[Dataset items]
=== Begin Enclosure ===

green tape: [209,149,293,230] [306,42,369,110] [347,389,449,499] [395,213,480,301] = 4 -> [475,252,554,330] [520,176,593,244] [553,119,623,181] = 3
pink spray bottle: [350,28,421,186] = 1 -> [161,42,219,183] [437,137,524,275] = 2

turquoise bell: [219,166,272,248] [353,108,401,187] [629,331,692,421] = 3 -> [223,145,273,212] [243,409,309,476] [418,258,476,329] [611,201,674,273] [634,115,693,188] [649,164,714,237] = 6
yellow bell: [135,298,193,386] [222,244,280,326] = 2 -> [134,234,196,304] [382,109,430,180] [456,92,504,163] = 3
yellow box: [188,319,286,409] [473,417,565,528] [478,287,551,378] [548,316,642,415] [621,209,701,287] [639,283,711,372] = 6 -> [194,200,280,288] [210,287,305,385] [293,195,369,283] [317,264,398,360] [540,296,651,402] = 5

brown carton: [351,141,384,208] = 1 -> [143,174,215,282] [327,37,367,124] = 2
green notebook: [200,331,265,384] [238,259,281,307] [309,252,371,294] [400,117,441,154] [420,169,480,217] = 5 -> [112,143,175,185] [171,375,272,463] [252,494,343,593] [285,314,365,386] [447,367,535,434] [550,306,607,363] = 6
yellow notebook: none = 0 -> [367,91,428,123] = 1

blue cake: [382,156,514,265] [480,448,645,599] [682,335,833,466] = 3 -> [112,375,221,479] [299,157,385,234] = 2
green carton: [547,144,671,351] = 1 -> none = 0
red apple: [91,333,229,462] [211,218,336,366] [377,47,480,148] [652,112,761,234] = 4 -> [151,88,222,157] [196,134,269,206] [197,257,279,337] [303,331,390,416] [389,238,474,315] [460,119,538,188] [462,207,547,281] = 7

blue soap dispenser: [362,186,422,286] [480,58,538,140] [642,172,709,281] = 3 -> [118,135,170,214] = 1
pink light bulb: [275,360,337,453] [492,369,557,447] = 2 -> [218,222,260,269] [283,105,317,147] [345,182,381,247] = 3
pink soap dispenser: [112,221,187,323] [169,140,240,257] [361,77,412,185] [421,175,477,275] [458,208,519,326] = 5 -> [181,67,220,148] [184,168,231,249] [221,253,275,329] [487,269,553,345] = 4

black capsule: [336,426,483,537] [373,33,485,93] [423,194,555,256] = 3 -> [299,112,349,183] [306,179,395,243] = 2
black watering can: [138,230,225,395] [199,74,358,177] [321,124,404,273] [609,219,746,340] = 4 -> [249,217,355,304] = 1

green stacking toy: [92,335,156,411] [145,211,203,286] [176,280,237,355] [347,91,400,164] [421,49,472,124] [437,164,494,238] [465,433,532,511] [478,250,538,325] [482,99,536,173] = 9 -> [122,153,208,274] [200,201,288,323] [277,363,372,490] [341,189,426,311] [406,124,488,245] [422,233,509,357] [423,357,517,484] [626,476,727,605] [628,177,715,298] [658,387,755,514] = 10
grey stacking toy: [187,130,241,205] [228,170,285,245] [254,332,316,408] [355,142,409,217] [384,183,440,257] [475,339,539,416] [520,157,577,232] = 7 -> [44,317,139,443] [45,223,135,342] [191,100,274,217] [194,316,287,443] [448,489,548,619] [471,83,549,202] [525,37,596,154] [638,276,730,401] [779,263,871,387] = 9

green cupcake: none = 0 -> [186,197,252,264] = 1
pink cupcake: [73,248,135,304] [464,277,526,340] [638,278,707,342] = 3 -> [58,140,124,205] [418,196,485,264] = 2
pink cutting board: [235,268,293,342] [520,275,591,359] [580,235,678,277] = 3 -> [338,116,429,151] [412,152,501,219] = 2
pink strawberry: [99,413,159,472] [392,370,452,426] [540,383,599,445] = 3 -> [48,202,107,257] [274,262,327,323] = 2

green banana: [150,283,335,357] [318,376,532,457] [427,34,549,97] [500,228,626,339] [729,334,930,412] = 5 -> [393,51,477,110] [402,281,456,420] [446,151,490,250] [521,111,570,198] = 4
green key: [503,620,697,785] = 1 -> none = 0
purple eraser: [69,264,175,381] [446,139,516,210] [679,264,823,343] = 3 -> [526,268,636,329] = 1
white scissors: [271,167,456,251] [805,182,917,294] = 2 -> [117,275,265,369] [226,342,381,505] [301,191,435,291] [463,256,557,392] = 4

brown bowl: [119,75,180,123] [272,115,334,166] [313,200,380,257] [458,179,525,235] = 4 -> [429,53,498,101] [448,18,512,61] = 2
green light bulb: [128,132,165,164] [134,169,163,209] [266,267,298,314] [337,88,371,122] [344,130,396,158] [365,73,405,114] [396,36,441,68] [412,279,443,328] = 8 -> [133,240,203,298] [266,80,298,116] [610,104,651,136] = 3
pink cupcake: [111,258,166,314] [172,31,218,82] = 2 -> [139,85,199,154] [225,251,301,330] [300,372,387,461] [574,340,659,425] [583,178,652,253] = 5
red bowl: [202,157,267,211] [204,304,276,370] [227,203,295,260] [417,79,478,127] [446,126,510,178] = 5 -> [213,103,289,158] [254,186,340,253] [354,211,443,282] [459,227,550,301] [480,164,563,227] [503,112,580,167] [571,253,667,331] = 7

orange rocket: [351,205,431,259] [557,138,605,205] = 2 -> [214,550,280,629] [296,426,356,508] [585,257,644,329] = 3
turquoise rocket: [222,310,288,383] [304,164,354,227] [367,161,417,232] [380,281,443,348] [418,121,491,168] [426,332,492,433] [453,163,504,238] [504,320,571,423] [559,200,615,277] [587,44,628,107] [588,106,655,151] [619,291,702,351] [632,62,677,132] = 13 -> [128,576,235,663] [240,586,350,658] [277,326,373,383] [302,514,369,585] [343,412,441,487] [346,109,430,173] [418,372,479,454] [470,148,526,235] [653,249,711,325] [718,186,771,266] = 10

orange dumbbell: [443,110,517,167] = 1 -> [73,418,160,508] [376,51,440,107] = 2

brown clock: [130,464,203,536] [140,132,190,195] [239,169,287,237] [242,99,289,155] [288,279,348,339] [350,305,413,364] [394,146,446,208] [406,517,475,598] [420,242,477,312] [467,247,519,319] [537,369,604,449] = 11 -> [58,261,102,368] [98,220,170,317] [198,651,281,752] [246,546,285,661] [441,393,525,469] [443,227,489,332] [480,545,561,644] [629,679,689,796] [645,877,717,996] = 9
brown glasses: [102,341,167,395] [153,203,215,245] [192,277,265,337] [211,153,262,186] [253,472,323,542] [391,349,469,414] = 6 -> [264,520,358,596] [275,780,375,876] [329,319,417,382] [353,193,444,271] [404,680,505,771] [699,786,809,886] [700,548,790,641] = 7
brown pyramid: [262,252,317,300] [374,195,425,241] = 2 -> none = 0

=== End Enclosure ===

List the lines of the entries that include "bowl".

Answer section:
brown bowl: [119,75,180,123] [272,115,334,166] [313,200,380,257] [458,179,525,235] = 4 -> [429,53,498,101] [448,18,512,61] = 2
red bowl: [202,157,267,211] [204,304,276,370] [227,203,295,260] [417,79,478,127] [446,126,510,178] = 5 -> [213,103,289,158] [254,186,340,253] [354,211,443,282] [459,227,550,301] [480,164,563,227] [503,112,580,167] [571,253,667,331] = 7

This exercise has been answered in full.